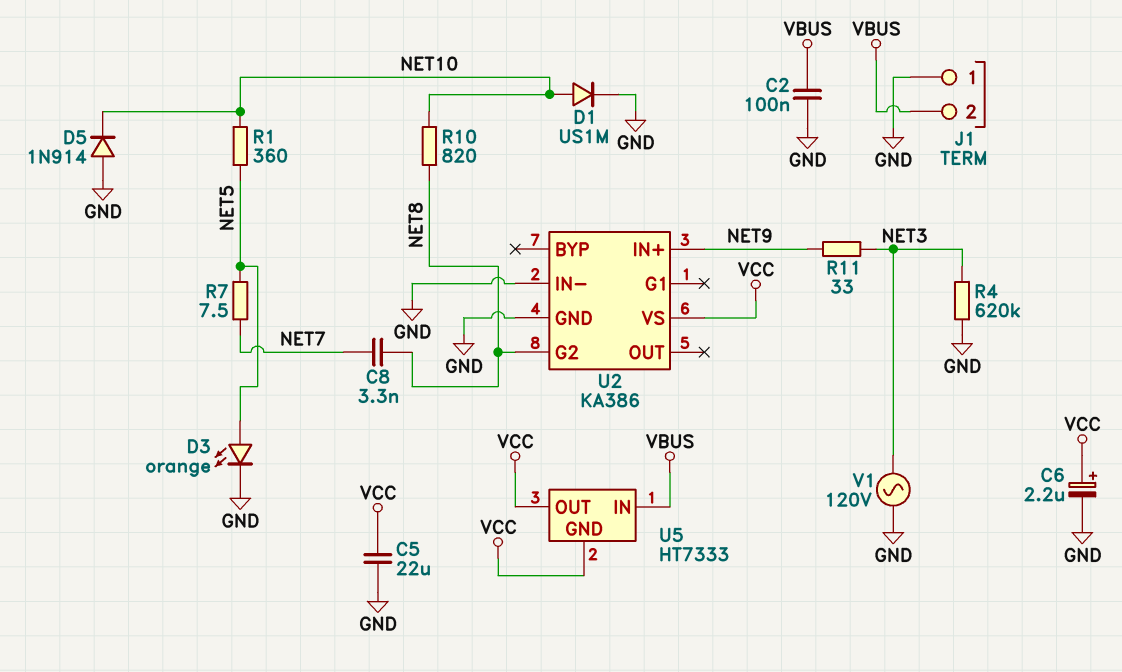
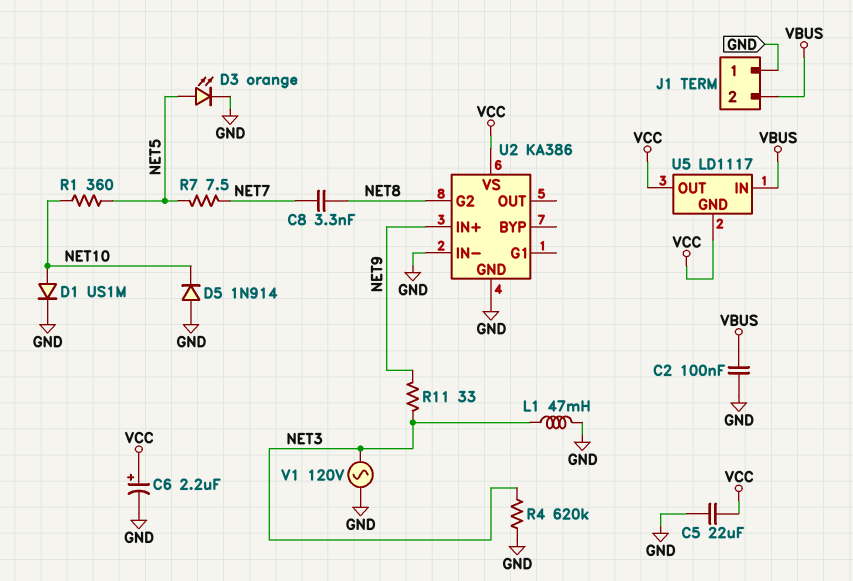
L1: none -> 47mH (GND, NET3)
R10: 820 (NET8, NET10) -> none
U5: HT7333 -> LD1117

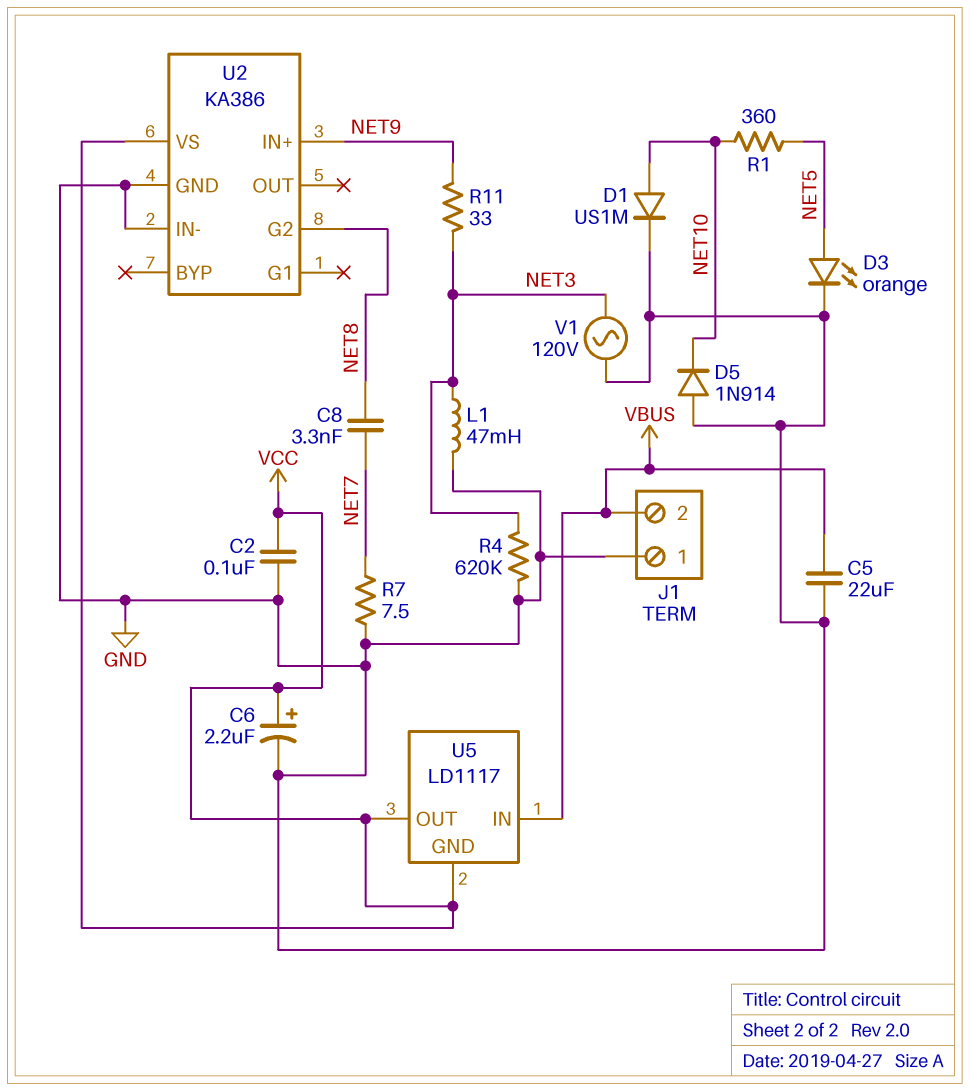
C2: 100nF (GND, VBUS) -> 100nF (GND, VCC)
C5: 22uF (GND, VCC) -> 22uF (GND, VBUS)
R7: 7.5 (NET5, NET7) -> 7.5 (GND, NET7)

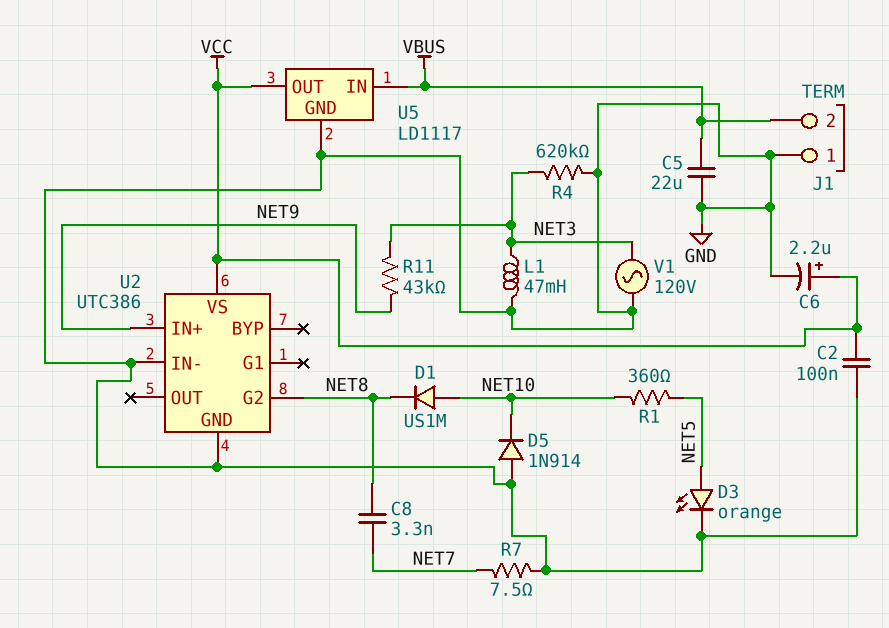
D1: diode US1M (A NET10, K GND) -> diode US1M (A NET10, K NET8)
R11: 33 (NET3, NET9) -> 43k (NET3, NET9)
U2: KA386 -> UTC386
U5 pin GND: VCC -> GND

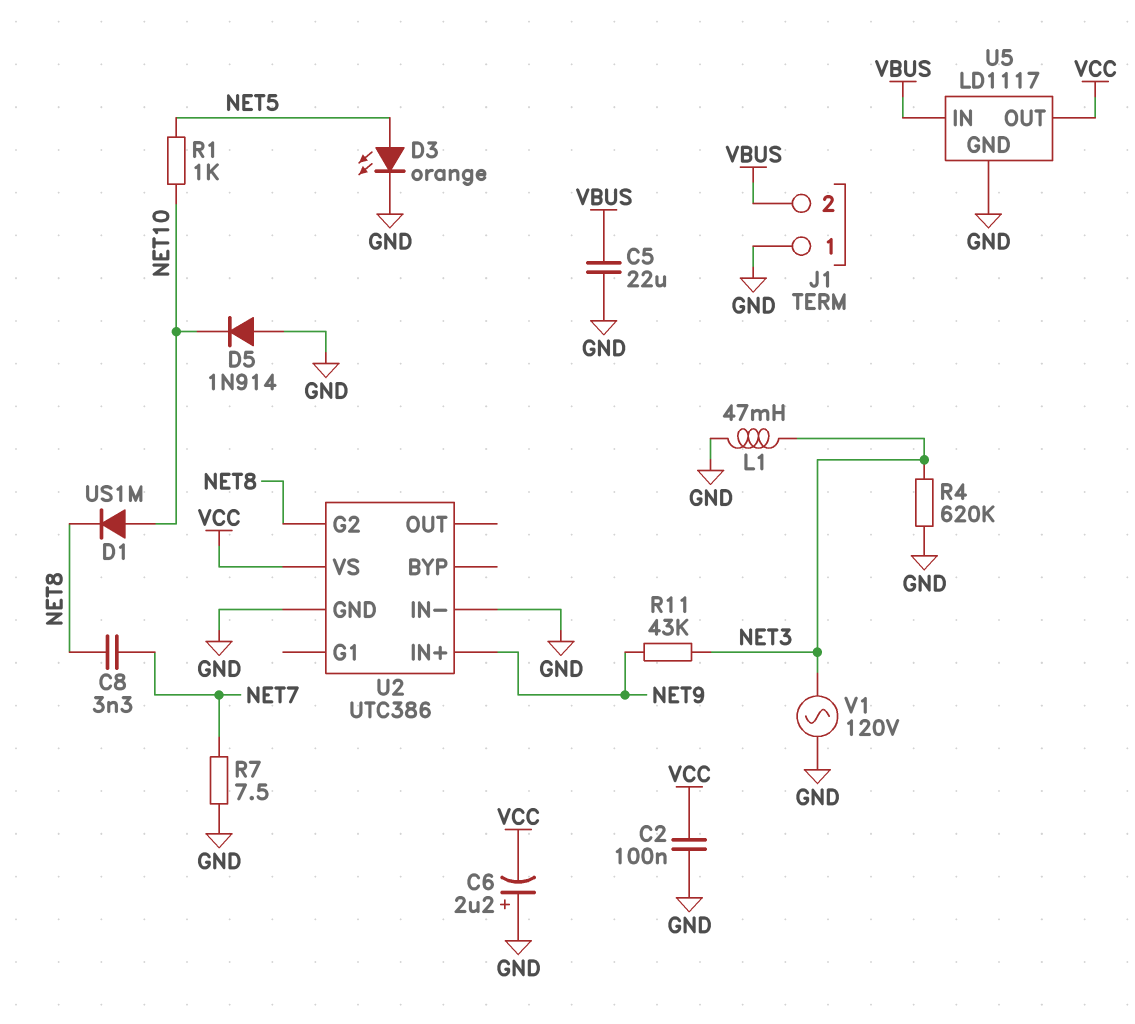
C6: 2.2uF (plus VCC, minus GND) -> 2.2uF (plus GND, minus VCC)
R1: 360 (NET5, NET10) -> 1k (NET5, NET10)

※ ※ ※

= EXERCISE AIM =
Return every record exactly, minus the pictures.

= RESULT FOR THIS TASK =
L1: none -> 47mH (GND, NET3)
R10: 820 (NET8, NET10) -> none
U5: HT7333 -> LD1117

C2: 100nF (GND, VBUS) -> 100nF (GND, VCC)
C5: 22uF (GND, VCC) -> 22uF (GND, VBUS)
R7: 7.5 (NET5, NET7) -> 7.5 (GND, NET7)

D1: diode US1M (A NET10, K GND) -> diode US1M (A NET10, K NET8)
R11: 33 (NET3, NET9) -> 43k (NET3, NET9)
U2: KA386 -> UTC386
U5 pin GND: VCC -> GND

C6: 2.2uF (plus VCC, minus GND) -> 2.2uF (plus GND, minus VCC)
R1: 360 (NET5, NET10) -> 1k (NET5, NET10)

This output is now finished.